*Instructions to follow*
What should you transcribe? Every line from the top of the records below through the line with "none -> white tile J7 level 1", exactly, and no pictures.

*Dataset entries*
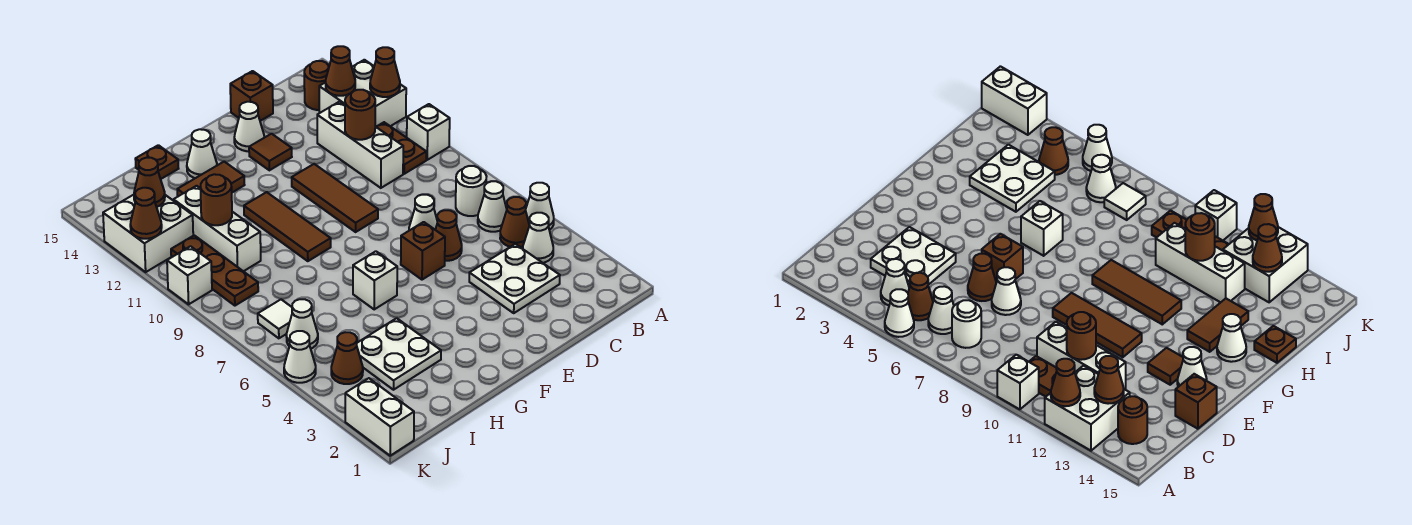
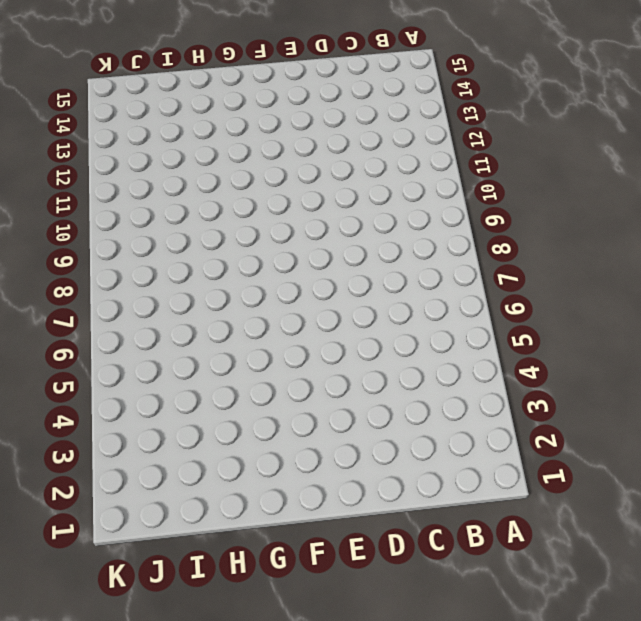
none -> white cone A5 level 1
none -> white brick A10 level 1
none -> white brick A12:B13 level 1
none -> white cone B4 level 1

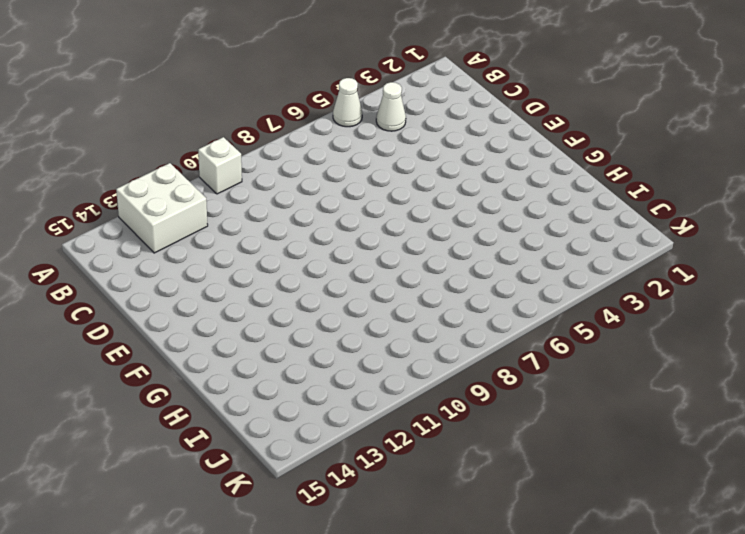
none -> brown cone B5 level 1
none -> white cone B6 level 1
none -> white round brick B7 level 1
none -> brown plate B10:B11 level 1

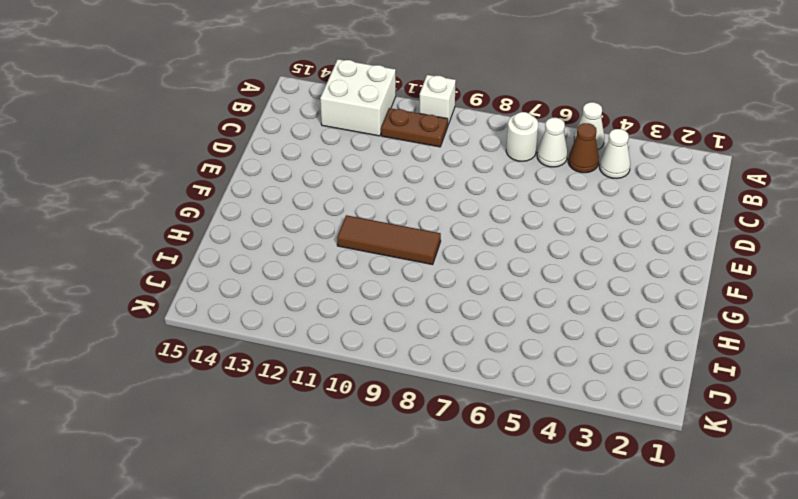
none -> brown round brick B14 level 1
none -> white plate C3:D4 level 1
none -> white brick C10:C12 level 1
none -> brown cone D6 level 1

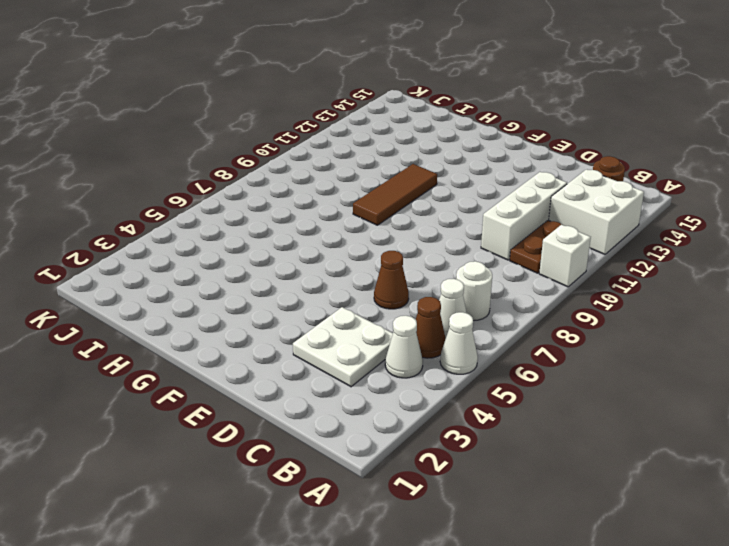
none -> white cone D7 level 1
none -> brown brick D15 level 1
none -> brown brick E6 level 1
none -> brown tile E9:E11 level 1

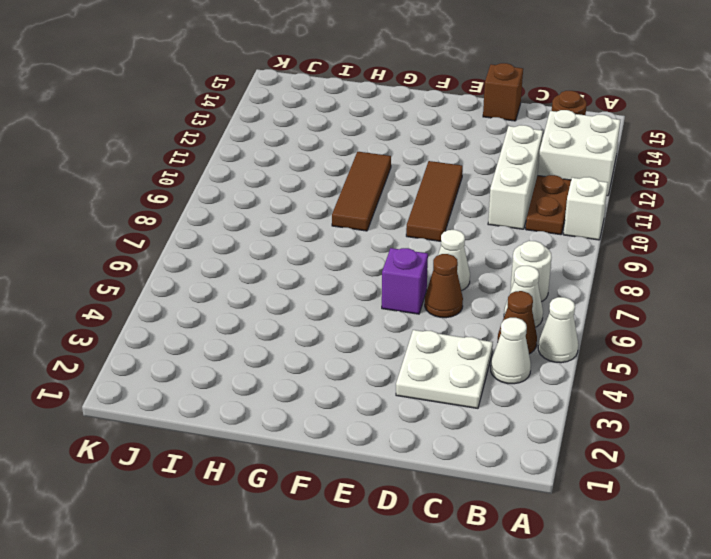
purple brick E6 level 1 -> brown brick E6 level 1
none -> brown tile E13 level 1
none -> white cone E14 level 1
none -> white brick G6 level 1
none -> brown tile G13:H13 level 1

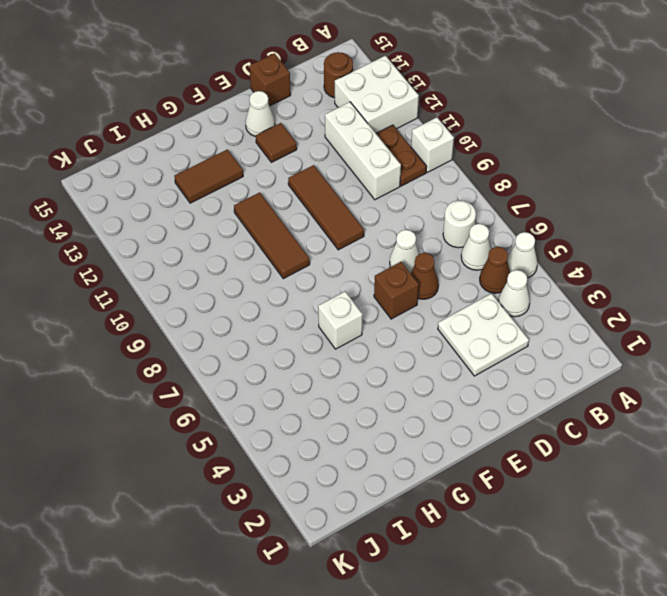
none -> white cone G14 level 1
none -> white plate H3:I4 level 1
none -> brown plate H15 level 1
none -> white brick I10:I12 level 1

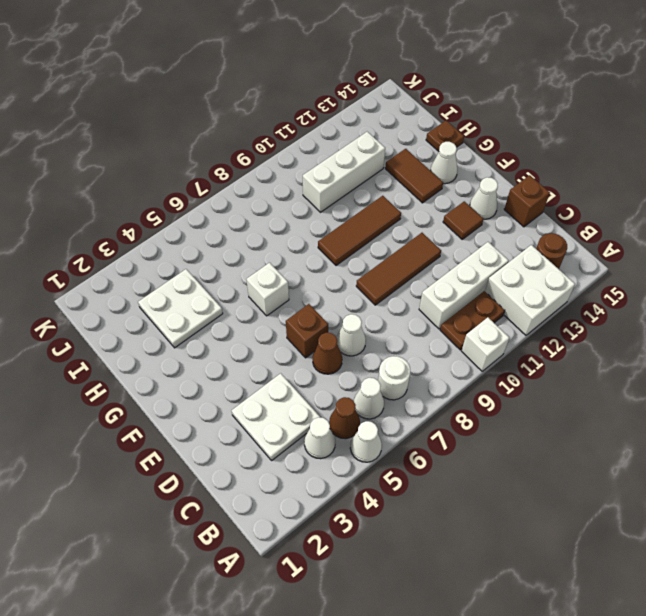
none -> brown cone J4 level 1
none -> white cone J6 level 1
none -> white tile J7 level 1
none -> brown plate J9:J11 level 1

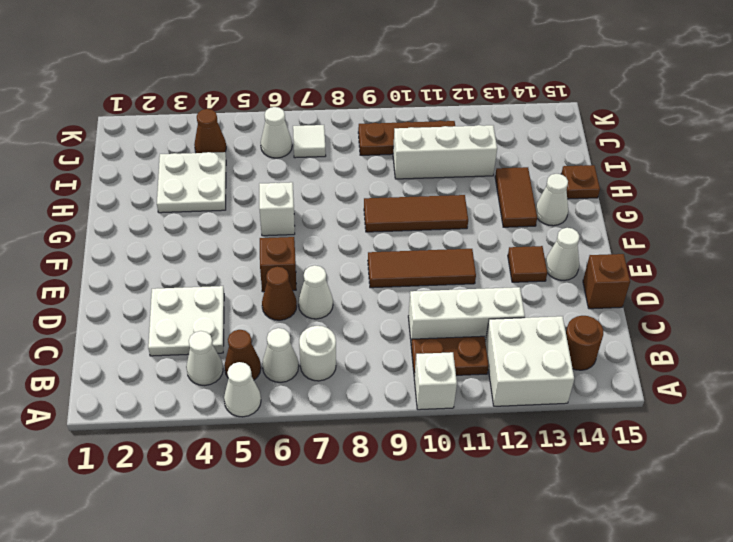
none -> white brick J12:K13 level 1
none -> white brick K1:K2 level 1
none -> white cone K5 level 1
none -> white brick K10 level 1

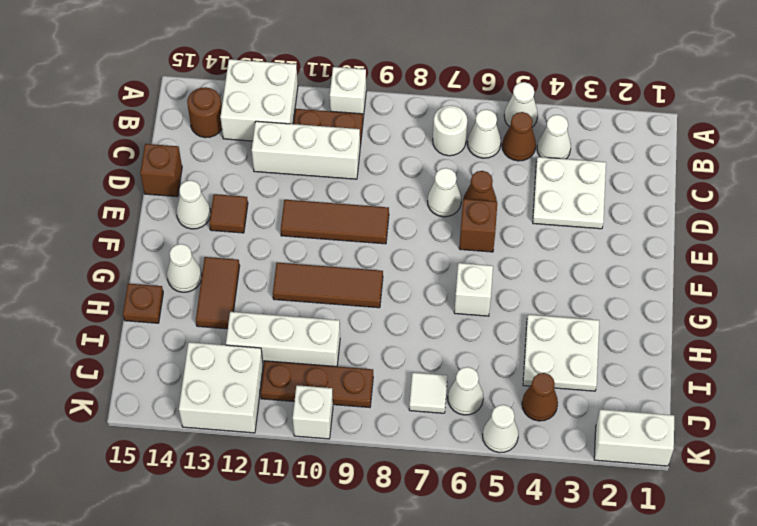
none -> brown cone A12 level 2
none -> brown cone B13 level 2
none -> brown round brick C11 level 2
none -> brown round brick I11 level 2

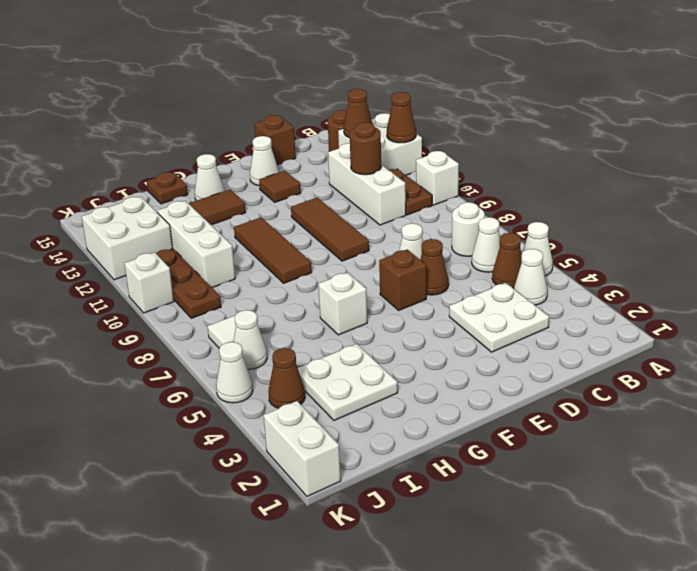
none -> brown round brick I11 level 2
none -> brown cone J13 level 2
none -> brown cone K12 level 2

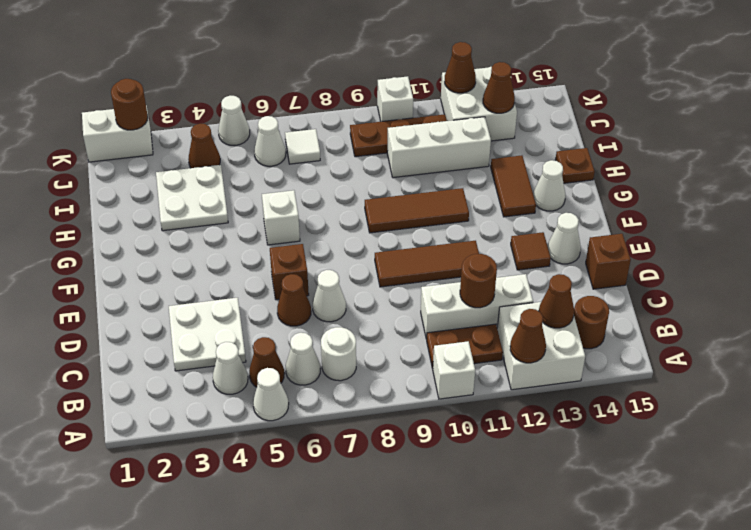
brown round brick K2 level 2 -> brown round brick I11 level 2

*Output for this exercise*
none -> white cone A5 level 1
none -> white brick A10 level 1
none -> white brick A12:B13 level 1
none -> white cone B4 level 1

none -> brown cone B5 level 1
none -> white cone B6 level 1
none -> white round brick B7 level 1
none -> brown plate B10:B11 level 1

none -> brown round brick B14 level 1
none -> white plate C3:D4 level 1
none -> white brick C10:C12 level 1
none -> brown cone D6 level 1

none -> white cone D7 level 1
none -> brown brick D15 level 1
none -> brown brick E6 level 1
none -> brown tile E9:E11 level 1

purple brick E6 level 1 -> brown brick E6 level 1
none -> brown tile E13 level 1
none -> white cone E14 level 1
none -> white brick G6 level 1
none -> brown tile G13:H13 level 1

none -> white cone G14 level 1
none -> white plate H3:I4 level 1
none -> brown plate H15 level 1
none -> white brick I10:I12 level 1

none -> brown cone J4 level 1
none -> white cone J6 level 1
none -> white tile J7 level 1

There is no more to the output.